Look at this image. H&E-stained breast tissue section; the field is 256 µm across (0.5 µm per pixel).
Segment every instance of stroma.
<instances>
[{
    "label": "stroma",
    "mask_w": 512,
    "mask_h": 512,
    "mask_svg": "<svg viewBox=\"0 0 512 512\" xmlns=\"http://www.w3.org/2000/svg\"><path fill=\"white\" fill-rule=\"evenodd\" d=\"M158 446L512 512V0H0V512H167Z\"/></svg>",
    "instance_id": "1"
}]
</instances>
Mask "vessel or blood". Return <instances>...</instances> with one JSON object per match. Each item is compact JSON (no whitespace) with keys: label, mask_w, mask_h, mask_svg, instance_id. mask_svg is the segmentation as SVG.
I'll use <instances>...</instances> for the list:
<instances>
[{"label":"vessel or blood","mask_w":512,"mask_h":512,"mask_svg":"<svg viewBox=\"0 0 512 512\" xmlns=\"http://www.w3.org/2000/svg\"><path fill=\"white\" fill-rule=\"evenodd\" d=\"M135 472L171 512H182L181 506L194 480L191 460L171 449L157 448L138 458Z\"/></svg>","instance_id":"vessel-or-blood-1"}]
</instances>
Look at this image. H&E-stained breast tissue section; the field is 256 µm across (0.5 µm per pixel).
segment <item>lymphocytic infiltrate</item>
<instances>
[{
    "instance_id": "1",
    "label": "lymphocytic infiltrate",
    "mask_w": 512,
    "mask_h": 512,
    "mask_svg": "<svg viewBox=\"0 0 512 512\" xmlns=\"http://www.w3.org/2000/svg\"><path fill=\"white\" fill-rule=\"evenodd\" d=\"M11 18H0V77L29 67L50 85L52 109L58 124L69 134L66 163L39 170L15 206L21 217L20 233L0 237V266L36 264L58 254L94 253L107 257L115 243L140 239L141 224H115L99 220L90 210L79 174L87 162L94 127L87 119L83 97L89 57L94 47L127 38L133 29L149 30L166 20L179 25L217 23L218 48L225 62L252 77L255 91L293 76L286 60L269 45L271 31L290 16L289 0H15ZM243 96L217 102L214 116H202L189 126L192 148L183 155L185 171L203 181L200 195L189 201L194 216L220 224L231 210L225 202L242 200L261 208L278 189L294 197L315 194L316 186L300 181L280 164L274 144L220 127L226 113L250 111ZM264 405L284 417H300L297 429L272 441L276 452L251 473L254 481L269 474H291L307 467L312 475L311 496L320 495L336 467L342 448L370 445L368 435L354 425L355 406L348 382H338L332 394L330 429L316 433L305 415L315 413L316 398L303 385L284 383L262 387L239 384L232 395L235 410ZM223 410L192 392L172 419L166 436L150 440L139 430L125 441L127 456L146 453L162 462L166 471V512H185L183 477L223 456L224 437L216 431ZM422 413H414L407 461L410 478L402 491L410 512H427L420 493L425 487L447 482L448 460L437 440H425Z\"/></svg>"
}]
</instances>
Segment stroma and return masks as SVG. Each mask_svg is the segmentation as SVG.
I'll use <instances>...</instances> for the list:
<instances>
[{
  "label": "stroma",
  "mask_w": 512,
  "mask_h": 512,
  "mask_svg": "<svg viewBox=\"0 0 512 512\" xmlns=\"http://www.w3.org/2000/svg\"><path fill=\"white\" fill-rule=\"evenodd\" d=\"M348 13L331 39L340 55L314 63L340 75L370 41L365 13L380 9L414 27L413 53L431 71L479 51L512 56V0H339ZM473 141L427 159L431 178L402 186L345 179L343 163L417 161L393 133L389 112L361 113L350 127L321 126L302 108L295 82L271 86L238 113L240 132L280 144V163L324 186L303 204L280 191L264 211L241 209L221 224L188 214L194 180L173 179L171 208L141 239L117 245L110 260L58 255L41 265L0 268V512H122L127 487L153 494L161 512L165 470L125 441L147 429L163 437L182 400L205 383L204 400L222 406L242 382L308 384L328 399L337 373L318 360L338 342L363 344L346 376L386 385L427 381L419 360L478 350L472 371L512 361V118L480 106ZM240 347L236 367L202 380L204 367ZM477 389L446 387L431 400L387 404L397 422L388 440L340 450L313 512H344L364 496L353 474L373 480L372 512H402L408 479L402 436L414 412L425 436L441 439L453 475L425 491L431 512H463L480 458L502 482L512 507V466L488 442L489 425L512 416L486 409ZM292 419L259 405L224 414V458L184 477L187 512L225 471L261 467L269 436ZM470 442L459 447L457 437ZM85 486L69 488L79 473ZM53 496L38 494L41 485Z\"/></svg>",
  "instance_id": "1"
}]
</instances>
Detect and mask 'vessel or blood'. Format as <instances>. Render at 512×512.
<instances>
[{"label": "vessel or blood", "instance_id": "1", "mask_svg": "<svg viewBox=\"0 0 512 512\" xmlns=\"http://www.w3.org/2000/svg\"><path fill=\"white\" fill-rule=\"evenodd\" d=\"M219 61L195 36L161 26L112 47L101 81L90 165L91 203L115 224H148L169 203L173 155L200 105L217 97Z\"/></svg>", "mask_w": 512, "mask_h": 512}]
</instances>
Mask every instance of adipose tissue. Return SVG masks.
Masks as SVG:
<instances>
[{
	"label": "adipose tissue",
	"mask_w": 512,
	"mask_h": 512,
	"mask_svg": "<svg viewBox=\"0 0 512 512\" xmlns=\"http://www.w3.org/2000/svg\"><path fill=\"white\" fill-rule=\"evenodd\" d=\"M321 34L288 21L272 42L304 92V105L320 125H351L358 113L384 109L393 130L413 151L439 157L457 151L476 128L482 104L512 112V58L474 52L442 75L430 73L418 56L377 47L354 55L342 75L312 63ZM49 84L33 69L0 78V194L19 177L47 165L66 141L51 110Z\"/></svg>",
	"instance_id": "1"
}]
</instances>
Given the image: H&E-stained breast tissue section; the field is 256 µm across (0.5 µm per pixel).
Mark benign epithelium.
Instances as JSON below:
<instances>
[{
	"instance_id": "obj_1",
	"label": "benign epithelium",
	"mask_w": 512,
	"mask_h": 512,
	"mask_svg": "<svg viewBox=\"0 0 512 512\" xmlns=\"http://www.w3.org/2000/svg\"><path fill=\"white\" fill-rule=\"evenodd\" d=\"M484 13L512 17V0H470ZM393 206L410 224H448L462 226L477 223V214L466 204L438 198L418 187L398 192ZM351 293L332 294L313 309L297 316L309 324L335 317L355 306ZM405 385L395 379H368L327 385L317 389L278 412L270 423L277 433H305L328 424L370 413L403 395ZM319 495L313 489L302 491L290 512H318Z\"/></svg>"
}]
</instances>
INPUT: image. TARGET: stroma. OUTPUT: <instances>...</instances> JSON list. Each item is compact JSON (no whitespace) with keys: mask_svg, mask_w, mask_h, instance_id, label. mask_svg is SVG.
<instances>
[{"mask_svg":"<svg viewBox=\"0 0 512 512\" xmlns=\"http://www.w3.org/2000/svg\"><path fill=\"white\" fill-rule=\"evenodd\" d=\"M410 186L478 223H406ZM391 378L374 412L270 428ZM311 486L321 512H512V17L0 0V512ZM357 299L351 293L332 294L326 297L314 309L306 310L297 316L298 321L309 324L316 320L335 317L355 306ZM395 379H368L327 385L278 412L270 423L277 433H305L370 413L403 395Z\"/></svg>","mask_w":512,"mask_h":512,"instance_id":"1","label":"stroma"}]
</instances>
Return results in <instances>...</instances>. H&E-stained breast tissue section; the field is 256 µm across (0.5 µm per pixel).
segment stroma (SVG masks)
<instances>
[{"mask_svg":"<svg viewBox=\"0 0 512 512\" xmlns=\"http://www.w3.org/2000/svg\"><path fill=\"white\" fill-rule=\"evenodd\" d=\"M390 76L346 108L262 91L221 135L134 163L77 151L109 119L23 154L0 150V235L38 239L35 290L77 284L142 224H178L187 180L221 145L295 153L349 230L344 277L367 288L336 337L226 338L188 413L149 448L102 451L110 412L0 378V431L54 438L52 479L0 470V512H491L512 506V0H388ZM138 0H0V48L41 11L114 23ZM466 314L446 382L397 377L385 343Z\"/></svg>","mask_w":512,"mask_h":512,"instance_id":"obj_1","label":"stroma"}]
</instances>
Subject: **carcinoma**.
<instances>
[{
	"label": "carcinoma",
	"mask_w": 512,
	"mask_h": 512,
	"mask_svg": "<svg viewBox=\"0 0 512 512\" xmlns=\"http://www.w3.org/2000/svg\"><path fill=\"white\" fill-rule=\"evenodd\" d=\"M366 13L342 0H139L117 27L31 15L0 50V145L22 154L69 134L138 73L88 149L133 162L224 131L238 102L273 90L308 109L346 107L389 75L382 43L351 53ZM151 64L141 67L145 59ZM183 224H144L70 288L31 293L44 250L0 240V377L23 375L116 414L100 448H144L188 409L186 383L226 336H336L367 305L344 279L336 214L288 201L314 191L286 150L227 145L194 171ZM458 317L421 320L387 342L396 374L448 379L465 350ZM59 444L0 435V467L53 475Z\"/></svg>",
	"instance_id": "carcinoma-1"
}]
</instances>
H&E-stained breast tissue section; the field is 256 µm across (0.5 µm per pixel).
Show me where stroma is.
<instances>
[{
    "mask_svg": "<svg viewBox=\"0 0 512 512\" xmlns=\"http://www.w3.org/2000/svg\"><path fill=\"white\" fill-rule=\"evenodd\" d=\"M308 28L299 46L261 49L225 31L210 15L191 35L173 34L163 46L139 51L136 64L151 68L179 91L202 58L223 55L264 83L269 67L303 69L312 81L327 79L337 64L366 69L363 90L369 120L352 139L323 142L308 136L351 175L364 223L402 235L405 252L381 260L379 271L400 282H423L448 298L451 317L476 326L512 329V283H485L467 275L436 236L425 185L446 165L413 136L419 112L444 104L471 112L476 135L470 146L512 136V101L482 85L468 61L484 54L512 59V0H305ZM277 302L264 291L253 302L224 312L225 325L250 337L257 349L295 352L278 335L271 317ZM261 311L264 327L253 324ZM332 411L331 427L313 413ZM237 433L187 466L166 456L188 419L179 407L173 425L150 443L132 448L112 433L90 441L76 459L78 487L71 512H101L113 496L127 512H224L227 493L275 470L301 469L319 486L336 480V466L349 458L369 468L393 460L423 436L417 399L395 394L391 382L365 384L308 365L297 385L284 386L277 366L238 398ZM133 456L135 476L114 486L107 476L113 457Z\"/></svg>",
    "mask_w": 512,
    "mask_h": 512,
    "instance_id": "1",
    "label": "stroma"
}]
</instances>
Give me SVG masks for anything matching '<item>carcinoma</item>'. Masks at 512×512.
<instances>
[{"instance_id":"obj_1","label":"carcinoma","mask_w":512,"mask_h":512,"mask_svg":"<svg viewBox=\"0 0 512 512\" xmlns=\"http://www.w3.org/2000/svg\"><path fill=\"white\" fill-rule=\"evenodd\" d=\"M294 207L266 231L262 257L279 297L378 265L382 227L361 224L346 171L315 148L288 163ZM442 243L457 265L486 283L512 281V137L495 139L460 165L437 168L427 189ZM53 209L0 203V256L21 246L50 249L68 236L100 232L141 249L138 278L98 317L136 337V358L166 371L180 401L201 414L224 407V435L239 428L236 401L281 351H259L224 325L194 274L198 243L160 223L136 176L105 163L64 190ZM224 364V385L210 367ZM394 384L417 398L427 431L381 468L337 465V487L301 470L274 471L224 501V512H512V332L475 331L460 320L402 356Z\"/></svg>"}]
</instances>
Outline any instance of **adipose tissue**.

····················

- _EXERCISE GOAL_:
Track down every line of the material containing the string "section", and copy it.

- _IN RESPONSE_:
Look at this image. H&E-stained breast tissue section; the field is 256 µm across (0.5 µm per pixel).
Look at this image. H&E-stained breast tissue section; the field is 256 µm across (0.5 µm per pixel).
Given the image: H&E-stained breast tissue section; the field is 256 µm across (0.5 µm per pixel).
Return results in <instances>...</instances>. H&E-stained breast tissue section; the field is 256 µm across (0.5 µm per pixel).
H&E-stained breast tissue section; the field is 256 µm across (0.5 µm per pixel).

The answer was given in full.